WORK TASK: Here is a listing. Write it all out again exactly, but not its pictures.

PROVIDED DATA:
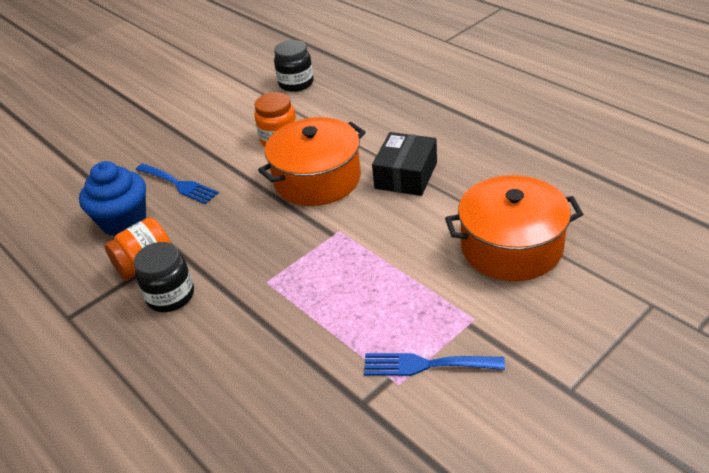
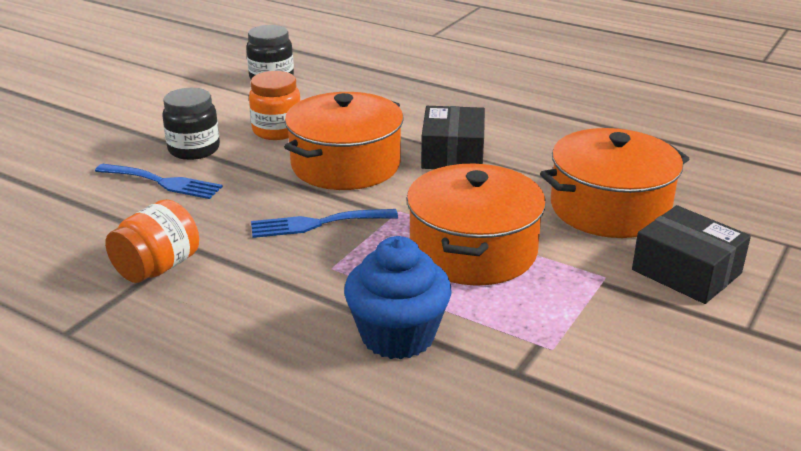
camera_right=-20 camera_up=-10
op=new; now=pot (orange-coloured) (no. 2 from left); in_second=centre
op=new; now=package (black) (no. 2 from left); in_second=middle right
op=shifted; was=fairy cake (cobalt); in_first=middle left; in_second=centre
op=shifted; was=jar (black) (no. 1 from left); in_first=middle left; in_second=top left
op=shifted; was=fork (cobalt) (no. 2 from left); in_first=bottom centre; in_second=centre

ANSWER TO THIS EXERCISE:
camera_right=-20 camera_up=-10
op=new; now=pot (orange-coloured) (no. 2 from left); in_second=centre
op=new; now=package (black) (no. 2 from left); in_second=middle right
op=shifted; was=fairy cake (cobalt); in_first=middle left; in_second=centre
op=shifted; was=jar (black) (no. 1 from left); in_first=middle left; in_second=top left
op=shifted; was=fork (cobalt) (no. 2 from left); in_first=bottom centre; in_second=centre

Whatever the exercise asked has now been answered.